Could you write the entries out again, exactly as they are?

++++ EXTRACTED INFORMATION ++++

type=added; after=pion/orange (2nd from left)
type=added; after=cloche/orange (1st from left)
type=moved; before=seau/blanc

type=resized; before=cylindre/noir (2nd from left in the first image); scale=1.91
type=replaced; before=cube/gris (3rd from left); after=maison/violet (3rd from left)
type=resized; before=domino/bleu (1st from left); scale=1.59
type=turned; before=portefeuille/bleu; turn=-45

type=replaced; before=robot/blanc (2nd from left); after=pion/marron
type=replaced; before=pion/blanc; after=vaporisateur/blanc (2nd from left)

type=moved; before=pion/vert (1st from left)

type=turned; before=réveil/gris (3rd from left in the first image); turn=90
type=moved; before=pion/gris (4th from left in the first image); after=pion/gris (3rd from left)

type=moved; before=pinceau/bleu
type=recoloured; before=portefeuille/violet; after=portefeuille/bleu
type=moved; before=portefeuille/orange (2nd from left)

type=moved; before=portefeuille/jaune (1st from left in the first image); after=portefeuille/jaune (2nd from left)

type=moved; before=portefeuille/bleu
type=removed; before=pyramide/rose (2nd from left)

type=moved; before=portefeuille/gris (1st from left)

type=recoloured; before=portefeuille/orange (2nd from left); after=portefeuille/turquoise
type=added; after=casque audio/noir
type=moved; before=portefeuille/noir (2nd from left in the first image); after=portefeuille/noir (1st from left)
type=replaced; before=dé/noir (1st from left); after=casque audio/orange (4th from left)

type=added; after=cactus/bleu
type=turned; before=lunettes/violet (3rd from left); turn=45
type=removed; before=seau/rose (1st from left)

++++

◆ **YOUR RESPONSE**:
type=added; after=pion/orange (2nd from left)
type=added; after=cloche/orange (1st from left)
type=moved; before=seau/blanc

type=resized; before=cylindre/noir (2nd from left in the first image); scale=1.91
type=replaced; before=cube/gris (3rd from left); after=maison/violet (3rd from left)
type=resized; before=domino/bleu (1st from left); scale=1.59
type=turned; before=portefeuille/bleu; turn=-45

type=replaced; before=robot/blanc (2nd from left); after=pion/marron
type=replaced; before=pion/blanc; after=vaporisateur/blanc (2nd from left)

type=moved; before=pion/vert (1st from left)

type=turned; before=réveil/gris (3rd from left in the first image); turn=90
type=moved; before=pion/gris (4th from left in the first image); after=pion/gris (3rd from left)

type=moved; before=pinceau/bleu
type=recoloured; before=portefeuille/violet; after=portefeuille/bleu
type=moved; before=portefeuille/orange (2nd from left)

type=moved; before=portefeuille/jaune (1st from left in the first image); after=portefeuille/jaune (2nd from left)

type=moved; before=portefeuille/bleu
type=removed; before=pyramide/rose (2nd from left)

type=moved; before=portefeuille/gris (1st from left)

type=recoloured; before=portefeuille/orange (2nd from left); after=portefeuille/turquoise
type=added; after=casque audio/noir
type=moved; before=portefeuille/noir (2nd from left in the first image); after=portefeuille/noir (1st from left)
type=replaced; before=dé/noir (1st from left); after=casque audio/orange (4th from left)

type=added; after=cactus/bleu
type=turned; before=lunettes/violet (3rd from left); turn=45
type=removed; before=seau/rose (1st from left)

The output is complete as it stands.